> Your objective:
Give back an exact copy of the lines in the records below, from the line that has "SOIL1 pin AO: D5 -> D0" through the line that has "RTC3 pin SQW: D2 -> RX", and nothing besides.

> Source material:
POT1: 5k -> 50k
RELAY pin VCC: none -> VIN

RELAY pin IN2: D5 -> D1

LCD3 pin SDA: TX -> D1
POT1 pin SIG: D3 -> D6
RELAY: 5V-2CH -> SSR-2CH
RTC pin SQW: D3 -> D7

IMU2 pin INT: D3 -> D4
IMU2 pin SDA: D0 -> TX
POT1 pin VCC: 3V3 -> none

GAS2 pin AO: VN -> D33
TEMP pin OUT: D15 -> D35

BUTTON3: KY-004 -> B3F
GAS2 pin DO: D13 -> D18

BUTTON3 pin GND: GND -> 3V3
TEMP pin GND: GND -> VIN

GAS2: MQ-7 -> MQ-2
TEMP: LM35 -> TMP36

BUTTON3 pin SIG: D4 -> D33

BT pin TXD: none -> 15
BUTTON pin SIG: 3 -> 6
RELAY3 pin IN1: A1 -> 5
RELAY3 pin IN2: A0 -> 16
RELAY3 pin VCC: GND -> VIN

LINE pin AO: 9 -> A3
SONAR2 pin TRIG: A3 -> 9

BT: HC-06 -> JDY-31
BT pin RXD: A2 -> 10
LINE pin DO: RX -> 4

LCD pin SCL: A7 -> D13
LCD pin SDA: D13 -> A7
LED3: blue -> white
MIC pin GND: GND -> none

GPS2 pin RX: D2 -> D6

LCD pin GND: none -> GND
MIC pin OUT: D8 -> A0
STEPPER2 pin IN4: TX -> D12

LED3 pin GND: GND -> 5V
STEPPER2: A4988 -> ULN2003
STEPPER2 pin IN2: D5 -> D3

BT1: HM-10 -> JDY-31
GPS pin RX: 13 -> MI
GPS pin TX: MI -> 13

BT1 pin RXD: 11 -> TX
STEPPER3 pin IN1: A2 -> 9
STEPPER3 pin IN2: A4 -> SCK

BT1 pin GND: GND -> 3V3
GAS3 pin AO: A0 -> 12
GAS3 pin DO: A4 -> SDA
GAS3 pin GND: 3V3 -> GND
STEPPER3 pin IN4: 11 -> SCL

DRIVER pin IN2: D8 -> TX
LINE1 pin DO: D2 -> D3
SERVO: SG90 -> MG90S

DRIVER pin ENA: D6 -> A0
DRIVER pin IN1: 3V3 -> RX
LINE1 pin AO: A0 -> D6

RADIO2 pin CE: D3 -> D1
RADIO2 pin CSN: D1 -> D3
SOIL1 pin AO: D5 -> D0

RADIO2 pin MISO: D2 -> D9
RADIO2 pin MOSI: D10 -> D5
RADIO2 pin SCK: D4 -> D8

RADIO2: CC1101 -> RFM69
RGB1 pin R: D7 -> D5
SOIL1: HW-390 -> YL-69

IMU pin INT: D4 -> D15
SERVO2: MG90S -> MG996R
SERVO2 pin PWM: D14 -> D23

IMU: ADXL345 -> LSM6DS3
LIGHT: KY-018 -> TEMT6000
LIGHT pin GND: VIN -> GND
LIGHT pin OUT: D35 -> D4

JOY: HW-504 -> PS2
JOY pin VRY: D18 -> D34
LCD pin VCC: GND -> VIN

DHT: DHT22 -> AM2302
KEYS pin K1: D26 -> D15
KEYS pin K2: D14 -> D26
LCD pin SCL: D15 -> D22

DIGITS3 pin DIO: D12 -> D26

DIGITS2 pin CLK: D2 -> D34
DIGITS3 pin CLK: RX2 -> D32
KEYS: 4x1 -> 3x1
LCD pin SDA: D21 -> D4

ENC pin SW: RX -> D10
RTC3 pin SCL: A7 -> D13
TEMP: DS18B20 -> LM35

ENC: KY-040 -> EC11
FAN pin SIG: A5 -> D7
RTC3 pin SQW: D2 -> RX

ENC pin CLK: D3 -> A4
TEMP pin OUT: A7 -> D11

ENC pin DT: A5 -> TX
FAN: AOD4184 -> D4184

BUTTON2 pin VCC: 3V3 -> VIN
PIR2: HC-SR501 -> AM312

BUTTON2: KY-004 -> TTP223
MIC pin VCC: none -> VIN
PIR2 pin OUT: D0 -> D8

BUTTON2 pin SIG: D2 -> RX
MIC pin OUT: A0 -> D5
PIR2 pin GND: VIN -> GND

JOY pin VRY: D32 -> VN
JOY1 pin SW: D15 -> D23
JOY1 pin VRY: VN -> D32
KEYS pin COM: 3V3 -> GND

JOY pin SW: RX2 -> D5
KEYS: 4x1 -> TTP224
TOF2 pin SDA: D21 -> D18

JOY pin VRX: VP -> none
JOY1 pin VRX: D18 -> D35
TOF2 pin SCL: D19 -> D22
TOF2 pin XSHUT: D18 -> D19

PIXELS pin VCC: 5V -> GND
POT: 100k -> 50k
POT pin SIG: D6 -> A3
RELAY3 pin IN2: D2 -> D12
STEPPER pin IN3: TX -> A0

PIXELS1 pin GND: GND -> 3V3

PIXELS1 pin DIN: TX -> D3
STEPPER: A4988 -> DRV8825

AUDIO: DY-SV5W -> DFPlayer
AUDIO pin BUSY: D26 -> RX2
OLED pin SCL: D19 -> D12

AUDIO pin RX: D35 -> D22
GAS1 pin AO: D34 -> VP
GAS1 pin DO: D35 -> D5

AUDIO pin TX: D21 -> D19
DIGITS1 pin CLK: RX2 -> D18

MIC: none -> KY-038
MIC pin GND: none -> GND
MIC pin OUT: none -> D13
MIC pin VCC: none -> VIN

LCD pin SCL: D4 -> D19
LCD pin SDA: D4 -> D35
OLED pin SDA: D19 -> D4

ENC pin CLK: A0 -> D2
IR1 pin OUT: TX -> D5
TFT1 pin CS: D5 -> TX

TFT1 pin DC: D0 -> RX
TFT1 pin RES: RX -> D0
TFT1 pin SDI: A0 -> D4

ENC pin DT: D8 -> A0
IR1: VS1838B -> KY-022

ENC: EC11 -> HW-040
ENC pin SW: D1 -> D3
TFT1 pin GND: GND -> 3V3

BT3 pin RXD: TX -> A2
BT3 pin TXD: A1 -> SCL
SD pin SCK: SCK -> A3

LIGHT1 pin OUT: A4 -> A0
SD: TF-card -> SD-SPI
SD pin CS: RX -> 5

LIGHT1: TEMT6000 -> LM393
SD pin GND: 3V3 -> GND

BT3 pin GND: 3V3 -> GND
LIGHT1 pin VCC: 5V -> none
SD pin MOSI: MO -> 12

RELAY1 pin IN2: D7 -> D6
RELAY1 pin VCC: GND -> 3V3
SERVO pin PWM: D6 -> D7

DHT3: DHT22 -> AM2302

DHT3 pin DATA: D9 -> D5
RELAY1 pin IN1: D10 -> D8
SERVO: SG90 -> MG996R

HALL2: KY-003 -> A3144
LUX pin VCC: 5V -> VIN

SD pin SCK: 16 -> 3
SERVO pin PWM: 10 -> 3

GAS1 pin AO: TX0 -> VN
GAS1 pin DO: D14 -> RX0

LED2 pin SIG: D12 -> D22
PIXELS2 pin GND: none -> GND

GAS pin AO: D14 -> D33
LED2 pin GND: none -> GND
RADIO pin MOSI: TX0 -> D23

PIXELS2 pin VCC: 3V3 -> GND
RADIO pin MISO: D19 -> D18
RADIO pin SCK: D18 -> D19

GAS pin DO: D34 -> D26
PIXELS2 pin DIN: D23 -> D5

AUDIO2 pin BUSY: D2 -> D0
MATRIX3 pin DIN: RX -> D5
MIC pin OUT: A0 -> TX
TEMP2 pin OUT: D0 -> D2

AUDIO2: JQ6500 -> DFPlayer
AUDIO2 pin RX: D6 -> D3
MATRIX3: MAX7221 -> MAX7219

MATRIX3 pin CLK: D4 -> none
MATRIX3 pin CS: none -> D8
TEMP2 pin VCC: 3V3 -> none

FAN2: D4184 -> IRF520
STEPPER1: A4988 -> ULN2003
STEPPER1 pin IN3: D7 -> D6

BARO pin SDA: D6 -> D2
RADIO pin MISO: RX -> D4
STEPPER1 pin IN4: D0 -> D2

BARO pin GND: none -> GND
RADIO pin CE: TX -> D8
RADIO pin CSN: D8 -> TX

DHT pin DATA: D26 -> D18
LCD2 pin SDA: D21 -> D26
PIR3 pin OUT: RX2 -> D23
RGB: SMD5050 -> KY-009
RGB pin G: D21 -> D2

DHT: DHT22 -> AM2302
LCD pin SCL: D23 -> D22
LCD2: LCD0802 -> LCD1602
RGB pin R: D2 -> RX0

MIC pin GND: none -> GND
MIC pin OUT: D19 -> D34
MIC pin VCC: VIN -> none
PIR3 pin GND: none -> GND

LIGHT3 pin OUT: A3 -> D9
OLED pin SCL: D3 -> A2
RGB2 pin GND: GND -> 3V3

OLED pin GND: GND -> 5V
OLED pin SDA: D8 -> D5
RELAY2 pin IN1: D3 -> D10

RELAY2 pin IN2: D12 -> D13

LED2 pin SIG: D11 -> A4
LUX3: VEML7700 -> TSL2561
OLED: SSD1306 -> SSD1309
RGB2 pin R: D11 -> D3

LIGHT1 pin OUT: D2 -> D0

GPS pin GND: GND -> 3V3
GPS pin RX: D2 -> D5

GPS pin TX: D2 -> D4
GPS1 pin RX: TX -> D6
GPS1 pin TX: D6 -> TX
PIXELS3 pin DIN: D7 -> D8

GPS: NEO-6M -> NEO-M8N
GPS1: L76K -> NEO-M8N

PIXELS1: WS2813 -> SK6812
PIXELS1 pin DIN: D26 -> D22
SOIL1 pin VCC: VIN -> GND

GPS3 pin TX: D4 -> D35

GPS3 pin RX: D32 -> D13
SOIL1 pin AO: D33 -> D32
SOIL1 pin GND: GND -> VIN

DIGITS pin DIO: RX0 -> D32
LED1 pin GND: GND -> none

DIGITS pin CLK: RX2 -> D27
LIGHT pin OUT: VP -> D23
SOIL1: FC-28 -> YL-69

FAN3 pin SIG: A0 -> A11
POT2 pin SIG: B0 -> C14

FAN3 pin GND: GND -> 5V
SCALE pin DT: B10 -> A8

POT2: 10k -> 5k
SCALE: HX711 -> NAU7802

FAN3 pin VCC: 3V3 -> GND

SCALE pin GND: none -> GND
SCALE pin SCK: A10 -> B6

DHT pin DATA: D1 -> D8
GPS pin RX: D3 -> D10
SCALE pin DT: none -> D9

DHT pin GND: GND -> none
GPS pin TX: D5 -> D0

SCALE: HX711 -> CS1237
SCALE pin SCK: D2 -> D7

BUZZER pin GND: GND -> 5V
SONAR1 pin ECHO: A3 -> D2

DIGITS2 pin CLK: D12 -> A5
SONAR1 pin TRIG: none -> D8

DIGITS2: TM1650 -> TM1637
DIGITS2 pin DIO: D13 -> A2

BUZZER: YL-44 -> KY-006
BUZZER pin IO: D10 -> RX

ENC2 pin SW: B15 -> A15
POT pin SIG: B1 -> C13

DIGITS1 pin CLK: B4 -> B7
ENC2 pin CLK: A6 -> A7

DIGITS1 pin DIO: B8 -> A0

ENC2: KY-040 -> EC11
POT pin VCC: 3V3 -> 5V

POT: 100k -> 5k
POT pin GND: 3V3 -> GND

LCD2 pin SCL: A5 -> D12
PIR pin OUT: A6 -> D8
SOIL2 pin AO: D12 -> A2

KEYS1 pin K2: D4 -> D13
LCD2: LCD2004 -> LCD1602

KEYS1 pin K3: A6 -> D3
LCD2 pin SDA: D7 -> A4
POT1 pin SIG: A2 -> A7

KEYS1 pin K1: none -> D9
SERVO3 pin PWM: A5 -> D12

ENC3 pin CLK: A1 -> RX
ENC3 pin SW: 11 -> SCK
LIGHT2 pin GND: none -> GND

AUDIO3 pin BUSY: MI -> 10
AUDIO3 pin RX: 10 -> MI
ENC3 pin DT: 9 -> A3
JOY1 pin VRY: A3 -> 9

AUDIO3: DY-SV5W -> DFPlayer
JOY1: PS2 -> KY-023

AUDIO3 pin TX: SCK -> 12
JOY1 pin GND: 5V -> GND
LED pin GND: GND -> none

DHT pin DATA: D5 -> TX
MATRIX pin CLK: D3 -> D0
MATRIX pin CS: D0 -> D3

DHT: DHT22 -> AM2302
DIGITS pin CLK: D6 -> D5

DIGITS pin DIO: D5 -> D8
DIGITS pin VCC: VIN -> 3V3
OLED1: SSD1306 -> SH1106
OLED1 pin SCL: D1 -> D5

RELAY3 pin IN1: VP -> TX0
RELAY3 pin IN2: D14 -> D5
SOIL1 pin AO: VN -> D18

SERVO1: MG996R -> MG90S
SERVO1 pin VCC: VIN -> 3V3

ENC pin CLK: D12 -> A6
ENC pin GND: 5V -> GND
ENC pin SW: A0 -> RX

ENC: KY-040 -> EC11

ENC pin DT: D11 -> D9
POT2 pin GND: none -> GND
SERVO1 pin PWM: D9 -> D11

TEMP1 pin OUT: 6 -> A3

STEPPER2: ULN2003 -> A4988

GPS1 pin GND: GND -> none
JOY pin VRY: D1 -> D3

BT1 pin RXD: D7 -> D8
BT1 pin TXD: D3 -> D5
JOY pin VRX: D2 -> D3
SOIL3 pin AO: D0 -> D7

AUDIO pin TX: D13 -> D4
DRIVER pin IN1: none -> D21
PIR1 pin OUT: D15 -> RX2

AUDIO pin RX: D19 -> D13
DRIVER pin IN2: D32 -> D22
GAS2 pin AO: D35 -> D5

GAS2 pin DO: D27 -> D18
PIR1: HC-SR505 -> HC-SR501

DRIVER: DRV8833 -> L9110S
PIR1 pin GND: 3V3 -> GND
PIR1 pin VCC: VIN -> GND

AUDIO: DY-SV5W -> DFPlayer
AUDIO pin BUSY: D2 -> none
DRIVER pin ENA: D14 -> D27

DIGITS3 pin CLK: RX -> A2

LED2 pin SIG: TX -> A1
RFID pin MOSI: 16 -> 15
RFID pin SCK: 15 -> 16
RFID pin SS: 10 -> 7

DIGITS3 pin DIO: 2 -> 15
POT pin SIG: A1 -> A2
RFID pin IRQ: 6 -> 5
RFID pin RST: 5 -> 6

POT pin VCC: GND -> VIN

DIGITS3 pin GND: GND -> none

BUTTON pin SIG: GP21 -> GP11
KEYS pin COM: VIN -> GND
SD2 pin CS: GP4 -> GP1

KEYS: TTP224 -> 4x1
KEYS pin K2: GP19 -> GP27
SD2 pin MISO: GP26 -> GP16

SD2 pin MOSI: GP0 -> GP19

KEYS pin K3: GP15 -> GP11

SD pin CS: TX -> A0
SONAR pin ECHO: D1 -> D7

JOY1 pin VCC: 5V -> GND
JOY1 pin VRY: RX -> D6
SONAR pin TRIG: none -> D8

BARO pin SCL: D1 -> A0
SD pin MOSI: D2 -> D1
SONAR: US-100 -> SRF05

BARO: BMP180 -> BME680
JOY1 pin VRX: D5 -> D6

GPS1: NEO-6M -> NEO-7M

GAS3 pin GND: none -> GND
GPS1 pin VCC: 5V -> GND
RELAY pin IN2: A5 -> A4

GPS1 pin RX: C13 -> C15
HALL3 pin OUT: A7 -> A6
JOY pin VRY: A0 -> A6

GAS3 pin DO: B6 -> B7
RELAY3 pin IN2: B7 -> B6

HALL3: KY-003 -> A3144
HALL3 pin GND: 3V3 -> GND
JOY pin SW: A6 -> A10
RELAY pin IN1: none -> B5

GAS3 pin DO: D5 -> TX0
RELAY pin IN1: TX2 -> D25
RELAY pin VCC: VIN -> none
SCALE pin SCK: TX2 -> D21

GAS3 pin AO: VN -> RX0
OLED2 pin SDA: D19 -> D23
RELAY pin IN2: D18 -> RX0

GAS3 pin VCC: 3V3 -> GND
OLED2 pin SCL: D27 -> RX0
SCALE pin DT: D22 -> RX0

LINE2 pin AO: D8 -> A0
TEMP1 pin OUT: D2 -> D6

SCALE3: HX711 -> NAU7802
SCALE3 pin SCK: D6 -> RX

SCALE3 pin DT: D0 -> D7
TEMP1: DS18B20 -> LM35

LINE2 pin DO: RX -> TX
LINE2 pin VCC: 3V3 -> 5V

> Result for this task:
SOIL1 pin AO: D5 -> D0

RADIO2 pin MISO: D2 -> D9
RADIO2 pin MOSI: D10 -> D5
RADIO2 pin SCK: D4 -> D8

RADIO2: CC1101 -> RFM69
RGB1 pin R: D7 -> D5
SOIL1: HW-390 -> YL-69

IMU pin INT: D4 -> D15
SERVO2: MG90S -> MG996R
SERVO2 pin PWM: D14 -> D23

IMU: ADXL345 -> LSM6DS3
LIGHT: KY-018 -> TEMT6000
LIGHT pin GND: VIN -> GND
LIGHT pin OUT: D35 -> D4

JOY: HW-504 -> PS2
JOY pin VRY: D18 -> D34
LCD pin VCC: GND -> VIN

DHT: DHT22 -> AM2302
KEYS pin K1: D26 -> D15
KEYS pin K2: D14 -> D26
LCD pin SCL: D15 -> D22

DIGITS3 pin DIO: D12 -> D26

DIGITS2 pin CLK: D2 -> D34
DIGITS3 pin CLK: RX2 -> D32
KEYS: 4x1 -> 3x1
LCD pin SDA: D21 -> D4

ENC pin SW: RX -> D10
RTC3 pin SCL: A7 -> D13
TEMP: DS18B20 -> LM35

ENC: KY-040 -> EC11
FAN pin SIG: A5 -> D7
RTC3 pin SQW: D2 -> RX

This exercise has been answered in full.